> **MATERIAL SUPPLIED**
Content starts
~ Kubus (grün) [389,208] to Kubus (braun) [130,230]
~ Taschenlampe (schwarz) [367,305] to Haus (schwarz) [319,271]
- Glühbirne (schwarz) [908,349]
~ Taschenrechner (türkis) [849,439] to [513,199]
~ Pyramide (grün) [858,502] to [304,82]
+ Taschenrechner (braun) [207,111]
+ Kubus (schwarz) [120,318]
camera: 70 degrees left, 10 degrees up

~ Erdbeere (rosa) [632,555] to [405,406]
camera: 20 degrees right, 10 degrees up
Content ends
Content starts
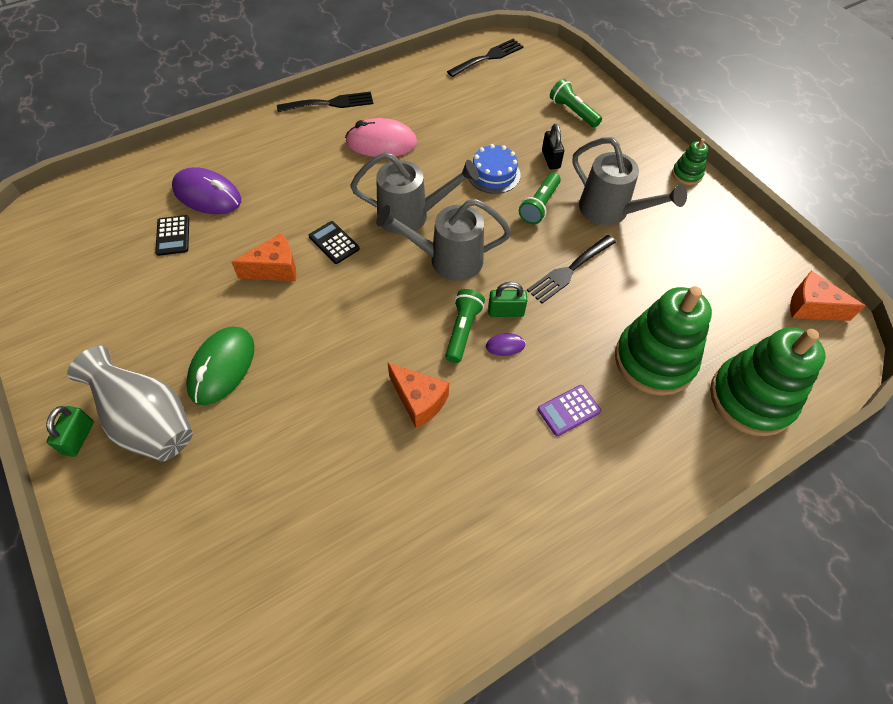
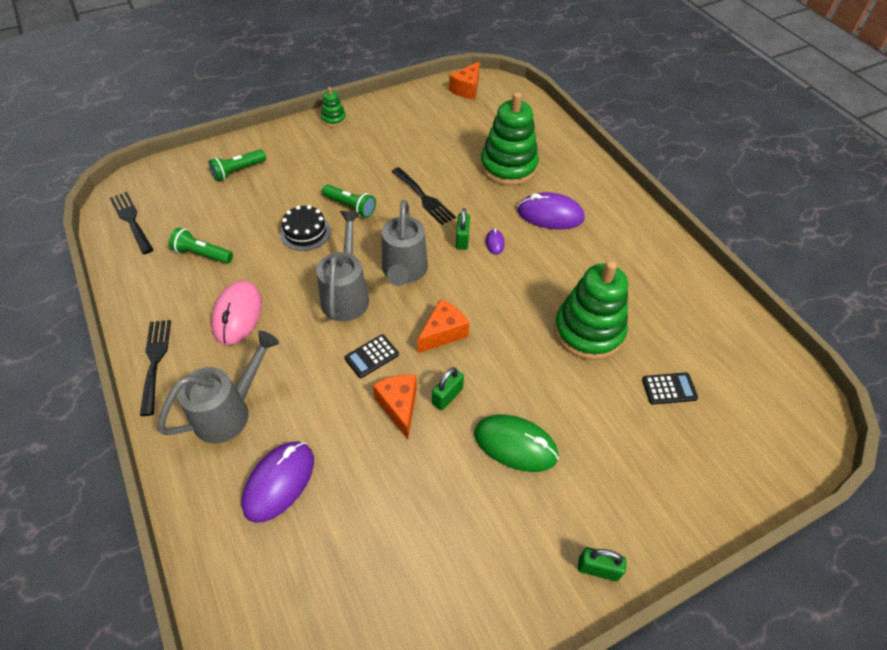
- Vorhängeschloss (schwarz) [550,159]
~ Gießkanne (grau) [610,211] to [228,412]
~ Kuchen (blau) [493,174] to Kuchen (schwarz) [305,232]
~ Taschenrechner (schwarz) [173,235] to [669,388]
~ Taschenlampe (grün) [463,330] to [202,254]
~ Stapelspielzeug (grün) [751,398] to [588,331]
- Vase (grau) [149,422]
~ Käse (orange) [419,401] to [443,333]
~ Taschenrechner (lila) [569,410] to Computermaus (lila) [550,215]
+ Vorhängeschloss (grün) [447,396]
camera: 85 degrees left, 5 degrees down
Content ends
> **EXERCISE PROMPT**
What lines in the data include the string "braun"? Copy each one.

> **FINAL ANSWER**
~ Kubus (grün) [389,208] to Kubus (braun) [130,230]
+ Taschenrechner (braun) [207,111]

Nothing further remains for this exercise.